### Exercise prompt
Return every line of the material below unchanged, character for character.

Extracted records
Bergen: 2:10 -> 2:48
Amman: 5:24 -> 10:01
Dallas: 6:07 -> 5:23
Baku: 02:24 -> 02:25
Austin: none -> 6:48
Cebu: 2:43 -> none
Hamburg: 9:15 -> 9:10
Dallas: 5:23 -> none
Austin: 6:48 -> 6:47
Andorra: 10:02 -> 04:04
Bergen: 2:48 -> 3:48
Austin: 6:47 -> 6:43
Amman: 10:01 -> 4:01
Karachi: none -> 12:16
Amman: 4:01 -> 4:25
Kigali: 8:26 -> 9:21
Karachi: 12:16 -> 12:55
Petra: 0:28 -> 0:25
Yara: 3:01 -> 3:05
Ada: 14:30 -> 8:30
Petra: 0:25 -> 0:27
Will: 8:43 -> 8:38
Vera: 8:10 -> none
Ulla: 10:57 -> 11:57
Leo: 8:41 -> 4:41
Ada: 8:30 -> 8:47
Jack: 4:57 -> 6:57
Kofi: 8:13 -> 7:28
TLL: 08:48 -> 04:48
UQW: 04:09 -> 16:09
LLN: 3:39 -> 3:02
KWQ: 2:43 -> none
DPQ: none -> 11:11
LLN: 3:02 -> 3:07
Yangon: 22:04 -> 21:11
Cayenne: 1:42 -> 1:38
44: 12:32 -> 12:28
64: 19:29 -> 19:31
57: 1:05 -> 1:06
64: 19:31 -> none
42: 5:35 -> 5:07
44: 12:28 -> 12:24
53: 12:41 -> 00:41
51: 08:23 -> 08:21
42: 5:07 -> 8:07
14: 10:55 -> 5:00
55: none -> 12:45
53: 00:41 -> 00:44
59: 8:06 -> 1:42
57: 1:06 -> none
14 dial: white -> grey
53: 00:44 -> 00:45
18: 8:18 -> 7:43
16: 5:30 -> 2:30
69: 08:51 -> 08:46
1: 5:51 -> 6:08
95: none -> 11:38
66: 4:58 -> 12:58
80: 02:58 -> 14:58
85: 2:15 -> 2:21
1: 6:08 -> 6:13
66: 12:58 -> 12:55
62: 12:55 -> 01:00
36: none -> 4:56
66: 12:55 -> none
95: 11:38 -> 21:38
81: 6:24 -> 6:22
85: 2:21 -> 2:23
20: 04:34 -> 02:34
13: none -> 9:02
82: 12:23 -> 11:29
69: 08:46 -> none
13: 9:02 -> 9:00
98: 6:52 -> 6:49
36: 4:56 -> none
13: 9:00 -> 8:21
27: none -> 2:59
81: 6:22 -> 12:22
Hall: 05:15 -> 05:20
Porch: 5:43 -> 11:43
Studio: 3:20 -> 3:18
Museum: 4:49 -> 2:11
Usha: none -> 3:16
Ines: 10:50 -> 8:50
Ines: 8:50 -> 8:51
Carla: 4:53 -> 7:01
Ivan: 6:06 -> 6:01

### Result for this task
Bergen: 2:10 -> 2:48
Amman: 5:24 -> 10:01
Dallas: 6:07 -> 5:23
Baku: 02:24 -> 02:25
Austin: none -> 6:48
Cebu: 2:43 -> none
Hamburg: 9:15 -> 9:10
Dallas: 5:23 -> none
Austin: 6:48 -> 6:47
Andorra: 10:02 -> 04:04
Bergen: 2:48 -> 3:48
Austin: 6:47 -> 6:43
Amman: 10:01 -> 4:01
Karachi: none -> 12:16
Amman: 4:01 -> 4:25
Kigali: 8:26 -> 9:21
Karachi: 12:16 -> 12:55
Petra: 0:28 -> 0:25
Yara: 3:01 -> 3:05
Ada: 14:30 -> 8:30
Petra: 0:25 -> 0:27
Will: 8:43 -> 8:38
Vera: 8:10 -> none
Ulla: 10:57 -> 11:57
Leo: 8:41 -> 4:41
Ada: 8:30 -> 8:47
Jack: 4:57 -> 6:57
Kofi: 8:13 -> 7:28
TLL: 08:48 -> 04:48
UQW: 04:09 -> 16:09
LLN: 3:39 -> 3:02
KWQ: 2:43 -> none
DPQ: none -> 11:11
LLN: 3:02 -> 3:07
Yangon: 22:04 -> 21:11
Cayenne: 1:42 -> 1:38
44: 12:32 -> 12:28
64: 19:29 -> 19:31
57: 1:05 -> 1:06
64: 19:31 -> none
42: 5:35 -> 5:07
44: 12:28 -> 12:24
53: 12:41 -> 00:41
51: 08:23 -> 08:21
42: 5:07 -> 8:07
14: 10:55 -> 5:00
55: none -> 12:45
53: 00:41 -> 00:44
59: 8:06 -> 1:42
57: 1:06 -> none
14 dial: white -> grey
53: 00:44 -> 00:45
18: 8:18 -> 7:43
16: 5:30 -> 2:30
69: 08:51 -> 08:46
1: 5:51 -> 6:08
95: none -> 11:38
66: 4:58 -> 12:58
80: 02:58 -> 14:58
85: 2:15 -> 2:21
1: 6:08 -> 6:13
66: 12:58 -> 12:55
62: 12:55 -> 01:00
36: none -> 4:56
66: 12:55 -> none
95: 11:38 -> 21:38
81: 6:24 -> 6:22
85: 2:21 -> 2:23
20: 04:34 -> 02:34
13: none -> 9:02
82: 12:23 -> 11:29
69: 08:46 -> none
13: 9:02 -> 9:00
98: 6:52 -> 6:49
36: 4:56 -> none
13: 9:00 -> 8:21
27: none -> 2:59
81: 6:22 -> 12:22
Hall: 05:15 -> 05:20
Porch: 5:43 -> 11:43
Studio: 3:20 -> 3:18
Museum: 4:49 -> 2:11
Usha: none -> 3:16
Ines: 10:50 -> 8:50
Ines: 8:50 -> 8:51
Carla: 4:53 -> 7:01
Ivan: 6:06 -> 6:01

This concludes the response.